**Work instructions**
In the records below, the line with "grey round brick O1" opens the range and the line with "black tile F7 level" closes it; print that range exactly and nothing else.
━━━━━━
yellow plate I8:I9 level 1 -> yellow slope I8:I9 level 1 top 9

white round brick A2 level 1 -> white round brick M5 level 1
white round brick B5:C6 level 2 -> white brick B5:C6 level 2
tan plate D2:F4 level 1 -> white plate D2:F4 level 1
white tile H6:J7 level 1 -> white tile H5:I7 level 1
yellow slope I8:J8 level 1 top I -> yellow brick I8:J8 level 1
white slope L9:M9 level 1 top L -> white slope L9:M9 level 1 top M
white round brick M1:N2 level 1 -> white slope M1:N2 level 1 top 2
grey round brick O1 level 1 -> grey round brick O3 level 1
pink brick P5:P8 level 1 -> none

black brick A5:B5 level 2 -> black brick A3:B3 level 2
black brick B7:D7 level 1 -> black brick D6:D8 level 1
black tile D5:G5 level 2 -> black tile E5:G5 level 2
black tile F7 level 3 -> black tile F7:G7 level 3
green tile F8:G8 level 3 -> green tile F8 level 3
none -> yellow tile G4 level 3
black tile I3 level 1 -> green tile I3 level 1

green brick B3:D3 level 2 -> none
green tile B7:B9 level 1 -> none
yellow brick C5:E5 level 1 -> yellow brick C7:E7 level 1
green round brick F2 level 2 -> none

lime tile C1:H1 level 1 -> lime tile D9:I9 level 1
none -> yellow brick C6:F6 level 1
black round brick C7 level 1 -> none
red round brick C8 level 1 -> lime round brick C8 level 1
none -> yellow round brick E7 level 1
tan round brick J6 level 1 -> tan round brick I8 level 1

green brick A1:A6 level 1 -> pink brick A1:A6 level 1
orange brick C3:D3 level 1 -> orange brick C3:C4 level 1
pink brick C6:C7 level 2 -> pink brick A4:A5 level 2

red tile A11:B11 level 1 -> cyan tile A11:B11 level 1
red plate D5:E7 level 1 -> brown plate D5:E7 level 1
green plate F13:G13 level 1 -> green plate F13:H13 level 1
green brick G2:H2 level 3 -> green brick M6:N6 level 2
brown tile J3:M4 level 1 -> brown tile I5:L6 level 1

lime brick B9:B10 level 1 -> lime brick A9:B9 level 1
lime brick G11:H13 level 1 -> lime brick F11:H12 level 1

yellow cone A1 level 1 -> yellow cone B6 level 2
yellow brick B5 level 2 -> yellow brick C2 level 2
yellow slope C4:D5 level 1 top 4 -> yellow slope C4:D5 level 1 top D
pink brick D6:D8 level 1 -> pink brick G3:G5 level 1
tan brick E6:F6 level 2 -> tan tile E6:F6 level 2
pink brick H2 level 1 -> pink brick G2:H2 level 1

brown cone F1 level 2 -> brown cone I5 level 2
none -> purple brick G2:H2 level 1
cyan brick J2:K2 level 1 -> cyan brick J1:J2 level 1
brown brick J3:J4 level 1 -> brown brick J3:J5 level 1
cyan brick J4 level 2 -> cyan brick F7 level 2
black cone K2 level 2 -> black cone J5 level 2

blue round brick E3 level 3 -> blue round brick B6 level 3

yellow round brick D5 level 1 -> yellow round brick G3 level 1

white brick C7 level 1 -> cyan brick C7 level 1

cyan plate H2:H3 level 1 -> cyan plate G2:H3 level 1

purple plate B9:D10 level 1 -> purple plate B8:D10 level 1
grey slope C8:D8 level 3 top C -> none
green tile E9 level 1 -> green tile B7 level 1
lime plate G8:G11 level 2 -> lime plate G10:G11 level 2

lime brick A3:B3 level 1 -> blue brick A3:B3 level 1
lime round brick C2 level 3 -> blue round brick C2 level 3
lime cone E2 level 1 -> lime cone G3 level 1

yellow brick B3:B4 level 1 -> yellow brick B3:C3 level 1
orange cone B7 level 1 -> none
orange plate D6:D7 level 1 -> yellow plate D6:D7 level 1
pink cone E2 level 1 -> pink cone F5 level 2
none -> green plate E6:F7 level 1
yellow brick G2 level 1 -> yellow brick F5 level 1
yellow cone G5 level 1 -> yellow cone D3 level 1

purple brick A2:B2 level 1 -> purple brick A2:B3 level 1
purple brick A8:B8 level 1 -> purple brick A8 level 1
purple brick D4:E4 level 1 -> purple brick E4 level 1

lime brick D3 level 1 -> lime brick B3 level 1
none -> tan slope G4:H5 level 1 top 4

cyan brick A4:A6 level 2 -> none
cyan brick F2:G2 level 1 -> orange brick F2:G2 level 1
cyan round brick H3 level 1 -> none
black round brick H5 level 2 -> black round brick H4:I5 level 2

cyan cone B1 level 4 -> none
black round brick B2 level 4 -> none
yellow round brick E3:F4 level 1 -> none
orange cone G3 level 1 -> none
━━━━━━
**Answer box**
grey round brick O1 level 1 -> grey round brick O3 level 1
pink brick P5:P8 level 1 -> none

black brick A5:B5 level 2 -> black brick A3:B3 level 2
black brick B7:D7 level 1 -> black brick D6:D8 level 1
black tile D5:G5 level 2 -> black tile E5:G5 level 2
black tile F7 level 3 -> black tile F7:G7 level 3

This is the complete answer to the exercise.